Note each line of the listing that contains the string "across", and copy it.
======== Supplied information
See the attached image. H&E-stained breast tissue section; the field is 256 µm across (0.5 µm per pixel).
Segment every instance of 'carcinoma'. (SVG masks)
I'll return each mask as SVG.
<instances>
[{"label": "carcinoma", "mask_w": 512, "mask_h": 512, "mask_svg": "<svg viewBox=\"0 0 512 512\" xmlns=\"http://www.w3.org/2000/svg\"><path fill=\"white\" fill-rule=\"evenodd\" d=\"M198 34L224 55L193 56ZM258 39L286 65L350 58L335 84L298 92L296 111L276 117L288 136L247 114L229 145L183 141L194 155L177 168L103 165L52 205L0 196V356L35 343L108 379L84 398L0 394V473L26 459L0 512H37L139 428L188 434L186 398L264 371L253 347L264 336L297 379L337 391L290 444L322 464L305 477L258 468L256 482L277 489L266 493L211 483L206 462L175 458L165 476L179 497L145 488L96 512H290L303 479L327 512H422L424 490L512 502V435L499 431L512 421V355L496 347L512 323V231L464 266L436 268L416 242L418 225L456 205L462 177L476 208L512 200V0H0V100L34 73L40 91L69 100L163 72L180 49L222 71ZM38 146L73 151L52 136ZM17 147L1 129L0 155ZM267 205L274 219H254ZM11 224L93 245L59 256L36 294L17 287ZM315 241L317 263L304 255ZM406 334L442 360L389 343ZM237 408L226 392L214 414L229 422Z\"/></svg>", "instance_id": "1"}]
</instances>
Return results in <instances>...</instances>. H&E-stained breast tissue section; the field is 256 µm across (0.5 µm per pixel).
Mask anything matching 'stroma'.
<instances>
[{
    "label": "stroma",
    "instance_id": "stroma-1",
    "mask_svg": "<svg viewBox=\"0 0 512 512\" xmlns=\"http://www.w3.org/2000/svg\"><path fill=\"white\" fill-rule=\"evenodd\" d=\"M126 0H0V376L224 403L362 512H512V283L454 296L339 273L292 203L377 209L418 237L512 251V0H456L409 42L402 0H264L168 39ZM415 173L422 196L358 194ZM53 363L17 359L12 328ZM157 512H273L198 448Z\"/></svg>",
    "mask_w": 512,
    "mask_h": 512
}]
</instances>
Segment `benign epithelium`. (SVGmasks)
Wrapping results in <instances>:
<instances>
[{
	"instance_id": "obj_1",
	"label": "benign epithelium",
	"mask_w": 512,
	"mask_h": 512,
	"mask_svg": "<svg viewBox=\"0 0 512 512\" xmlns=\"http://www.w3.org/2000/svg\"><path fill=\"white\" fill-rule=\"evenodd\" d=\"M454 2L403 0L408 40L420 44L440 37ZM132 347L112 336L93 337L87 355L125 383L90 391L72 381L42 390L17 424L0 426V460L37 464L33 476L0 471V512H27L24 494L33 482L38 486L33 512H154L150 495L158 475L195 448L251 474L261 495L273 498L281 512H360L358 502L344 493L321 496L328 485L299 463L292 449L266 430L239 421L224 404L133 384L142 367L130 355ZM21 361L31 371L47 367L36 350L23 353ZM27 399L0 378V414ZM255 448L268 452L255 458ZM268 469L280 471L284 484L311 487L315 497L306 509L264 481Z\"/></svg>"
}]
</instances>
================
◆ **Result of the task**
See the attached image. H&E-stained breast tissue section; the field is 256 µm across (0.5 µm per pixel).
Return results in <instances>...</instances>. H&E-stained breast tissue section; the field is 256 µm across (0.5 µm per pixel).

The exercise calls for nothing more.